• _Data records_
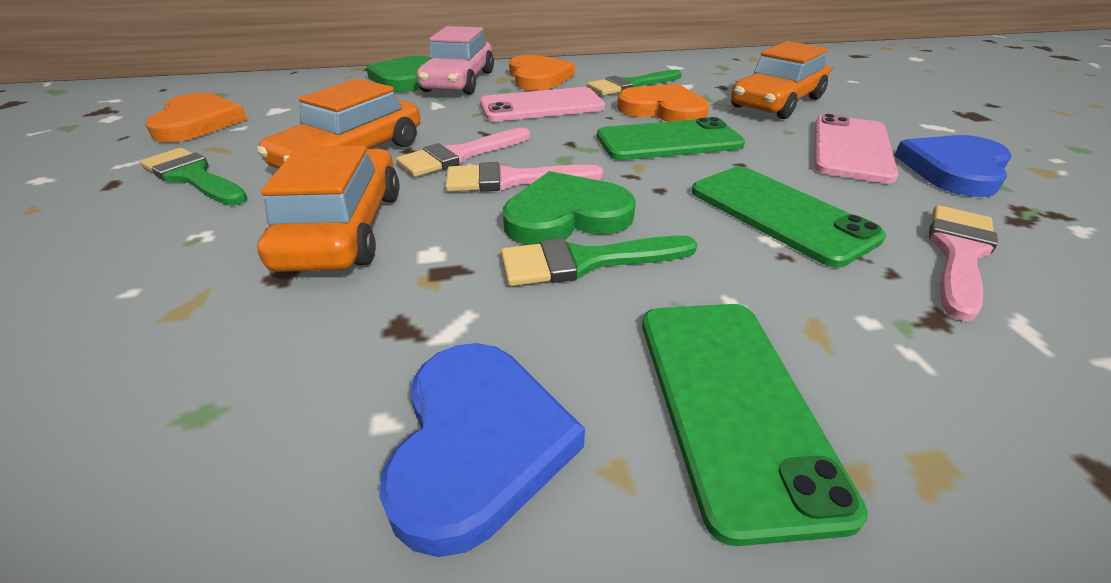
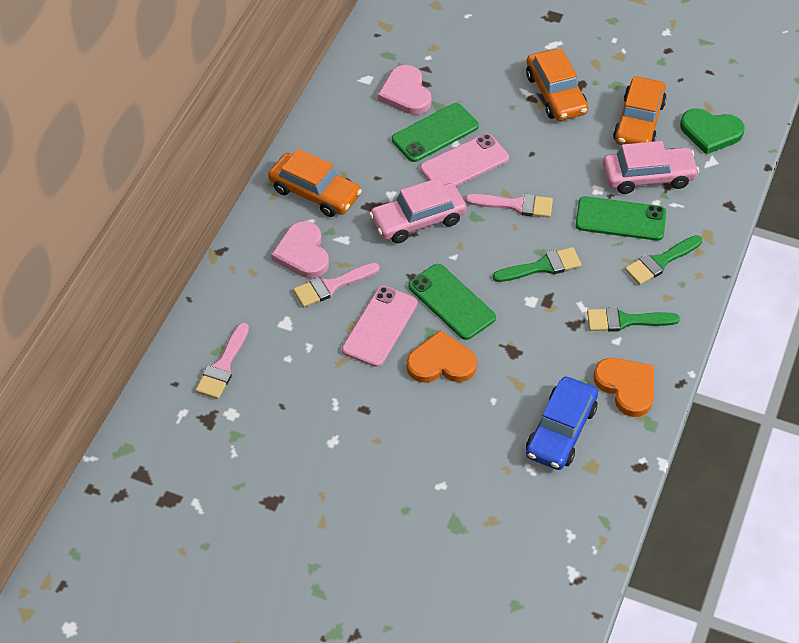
blue car: 0 -> 1
blue heart: 2 -> 0
green heart: 2 -> 1
orange heart: 3 -> 2
pink car: 1 -> 2
pink heart: 0 -> 2

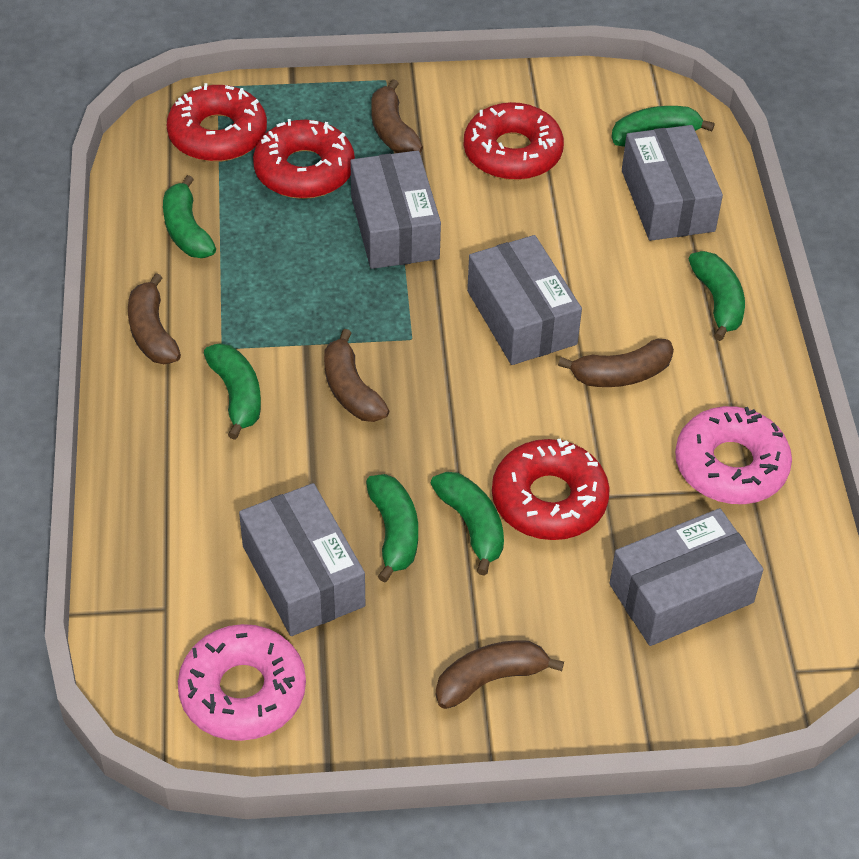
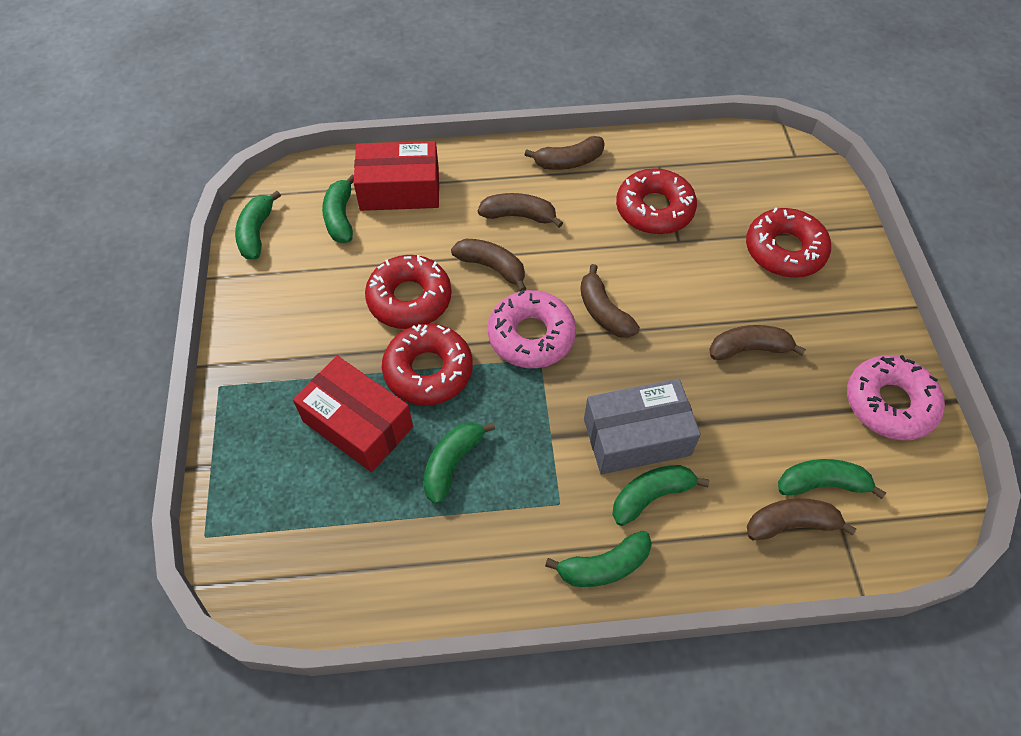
brown banana: 5 -> 6
grey box: 5 -> 1
red box: 0 -> 2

• _Exercise brief_
The answer should consist solely of the lines from the one containing "pink heart: 0 -> 2" through the last line of the material, copied exactly, with pictures left out.

• _Problem solution_
pink heart: 0 -> 2

brown banana: 5 -> 6
grey box: 5 -> 1
red box: 0 -> 2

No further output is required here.